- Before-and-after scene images
[Start of section]

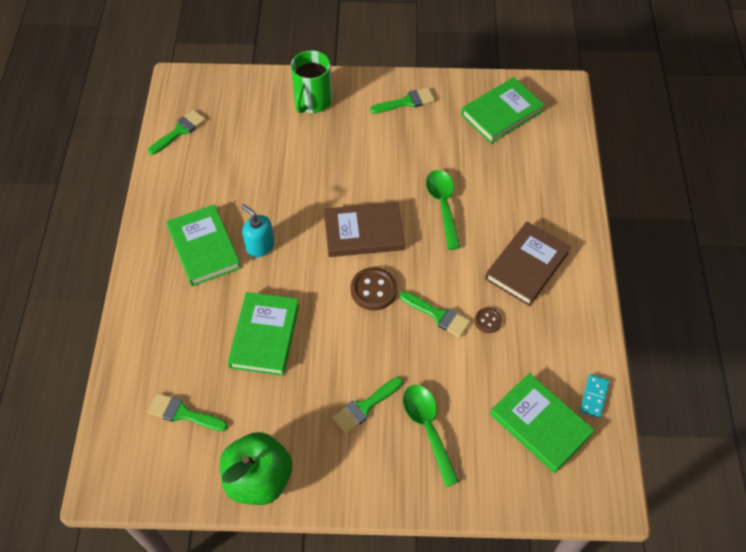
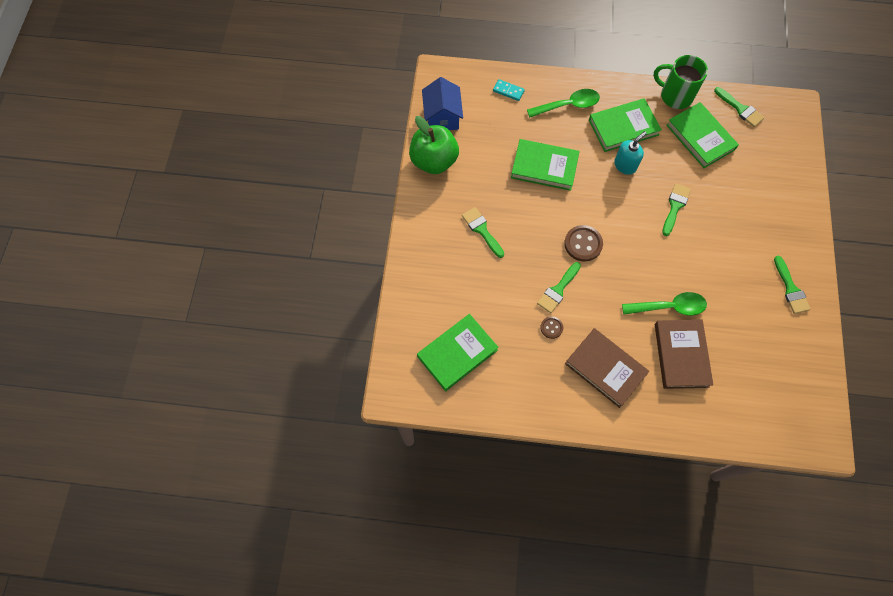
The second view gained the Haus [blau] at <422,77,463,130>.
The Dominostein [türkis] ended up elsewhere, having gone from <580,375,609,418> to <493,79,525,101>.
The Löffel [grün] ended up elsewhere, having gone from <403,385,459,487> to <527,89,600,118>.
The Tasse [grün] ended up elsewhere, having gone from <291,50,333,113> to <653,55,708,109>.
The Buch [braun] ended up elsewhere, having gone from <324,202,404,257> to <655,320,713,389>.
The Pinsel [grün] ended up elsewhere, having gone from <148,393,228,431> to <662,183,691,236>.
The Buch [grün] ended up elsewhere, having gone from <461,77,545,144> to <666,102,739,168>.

[End of section]

- PROBLEM TO WORK ON
Without the pictures, retype each line of the records above exactly.

- TASK RESPONSE
The second view gained the Haus [blau] at <422,77,463,130>.
The Dominostein [türkis] ended up elsewhere, having gone from <580,375,609,418> to <493,79,525,101>.
The Löffel [grün] ended up elsewhere, having gone from <403,385,459,487> to <527,89,600,118>.
The Tasse [grün] ended up elsewhere, having gone from <291,50,333,113> to <653,55,708,109>.
The Buch [braun] ended up elsewhere, having gone from <324,202,404,257> to <655,320,713,389>.
The Pinsel [grün] ended up elsewhere, having gone from <148,393,228,431> to <662,183,691,236>.
The Buch [grün] ended up elsewhere, having gone from <461,77,545,144> to <666,102,739,168>.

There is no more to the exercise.